(Coordinate output tasks)
=====
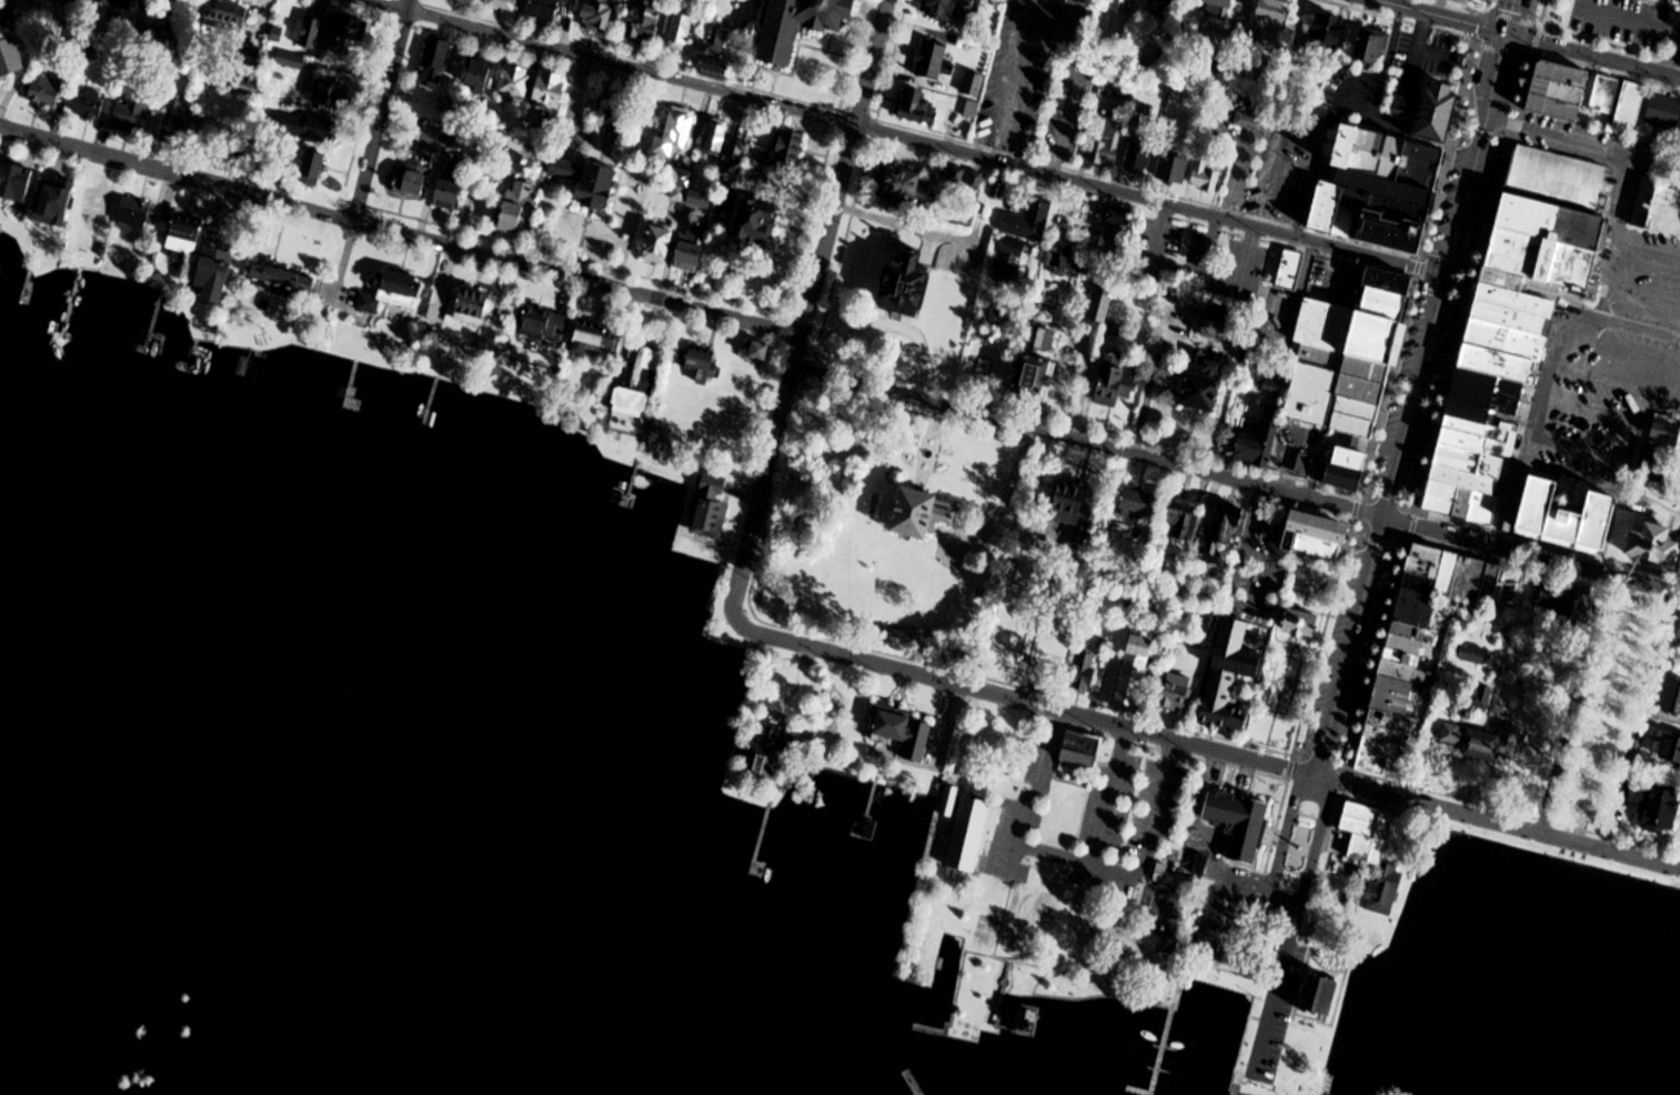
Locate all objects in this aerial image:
building: (83, 0)
building: (118, 3)
building: (505, 4)
road: (385, 5)
road: (407, 5)
building: (1120, 5)
building: (1159, 6)
building: (546, 9)
building: (950, 10)
building: (1218, 10)
building: (6, 12)
building: (227, 15)
building: (598, 15)
road: (1436, 17)
road: (1511, 17)
building: (644, 22)
building: (1272, 22)
building: (803, 25)
building: (680, 30)
building: (334, 32)
building: (1329, 35)
building: (1370, 47)
building: (717, 51)
road: (1593, 57)
building: (11, 58)
building: (932, 60)
building: (435, 61)
building: (478, 75)
building: (515, 83)
building: (973, 85)
building: (44, 91)
building: (551, 91)
building: (1560, 91)
building: (331, 94)
building: (1604, 95)
building: (89, 104)
building: (917, 107)
building: (1629, 109)
building: (134, 111)
building: (1439, 112)
building: (1664, 112)
road: (379, 116)
building: (1249, 122)
building: (180, 123)
building: (616, 124)
building: (305, 127)
building: (675, 133)
building: (717, 138)
building: (431, 139)
building: (1108, 142)
road: (925, 143)
building: (790, 149)
building: (737, 152)
road: (1476, 155)
building: (1392, 156)
building: (1138, 160)
building: (513, 162)
road: (844, 167)
building: (314, 169)
building: (565, 169)
building: (1175, 169)
road: (176, 174)
building: (1205, 177)
building: (411, 180)
building: (15, 181)
building: (453, 185)
building: (906, 186)
building: (599, 187)
building: (53, 202)
building: (1644, 202)
building: (99, 203)
building: (518, 207)
building: (136, 215)
building: (1030, 221)
building: (755, 222)
building: (184, 235)
building: (1115, 235)
building: (660, 241)
building: (693, 247)
building: (1010, 263)
building: (216, 267)
building: (1291, 269)
road: (577, 278)
building: (284, 281)
building: (911, 284)
building: (392, 292)
building: (1101, 304)
building: (470, 308)
building: (1220, 314)
building: (1516, 321)
building: (544, 324)
building: (596, 333)
road: (1553, 350)
building: (761, 352)
building: (1351, 357)
building: (699, 364)
building: (1037, 365)
building: (1117, 380)
building: (1205, 384)
building: (640, 387)
building: (1667, 433)
building: (1261, 442)
road: (1088, 445)
building: (1304, 464)
building: (1345, 470)
road: (766, 475)
road: (1002, 504)
building: (1074, 505)
building: (1138, 505)
building: (712, 508)
building: (924, 514)
building: (1183, 518)
building: (1568, 518)
road: (1382, 525)
building: (1226, 529)
building: (1032, 533)
building: (1318, 537)
building: (1657, 546)
park: (1661, 551)
road: (1531, 558)
building: (1428, 562)
building: (1449, 575)
building: (1492, 581)
building: (1422, 584)
building: (1510, 587)
building: (1467, 590)
building: (1544, 595)
building: (1577, 606)
building: (1417, 609)
building: (1304, 625)
building: (1411, 633)
building: (1678, 637)
building: (1412, 647)
building: (1474, 655)
building: (1404, 659)
building: (1135, 670)
building: (1085, 672)
building: (1405, 674)
building: (1231, 676)
building: (1174, 692)
building: (1395, 696)
building: (1672, 698)
road: (1022, 702)
road: (1574, 705)
road: (1645, 712)
building: (1394, 722)
building: (905, 730)
building: (1388, 735)
building: (1484, 742)
building: (1381, 746)
building: (1081, 748)
building: (1672, 751)
building: (771, 753)
building: (1373, 762)
road: (1032, 795)
road: (1108, 796)
building: (949, 801)
building: (1663, 806)
pier: (868, 807)
building: (1236, 818)
road: (1499, 822)
building: (973, 831)
building: (1366, 831)
pier: (762, 837)
road: (1282, 847)
road: (1139, 870)
building: (1175, 878)
building: (991, 911)
road: (1294, 926)
park: (1307, 950)
building: (1323, 994)
river: (48, 1028)
pier: (933, 1029)
pier: (1159, 1059)
pier: (912, 1083)
pier: (1237, 1083)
=====
Retrieve each line of the data in which the word "pier" can be found.

pier: (868, 807)
pier: (762, 837)
pier: (933, 1029)
pier: (1159, 1059)
pier: (912, 1083)
pier: (1237, 1083)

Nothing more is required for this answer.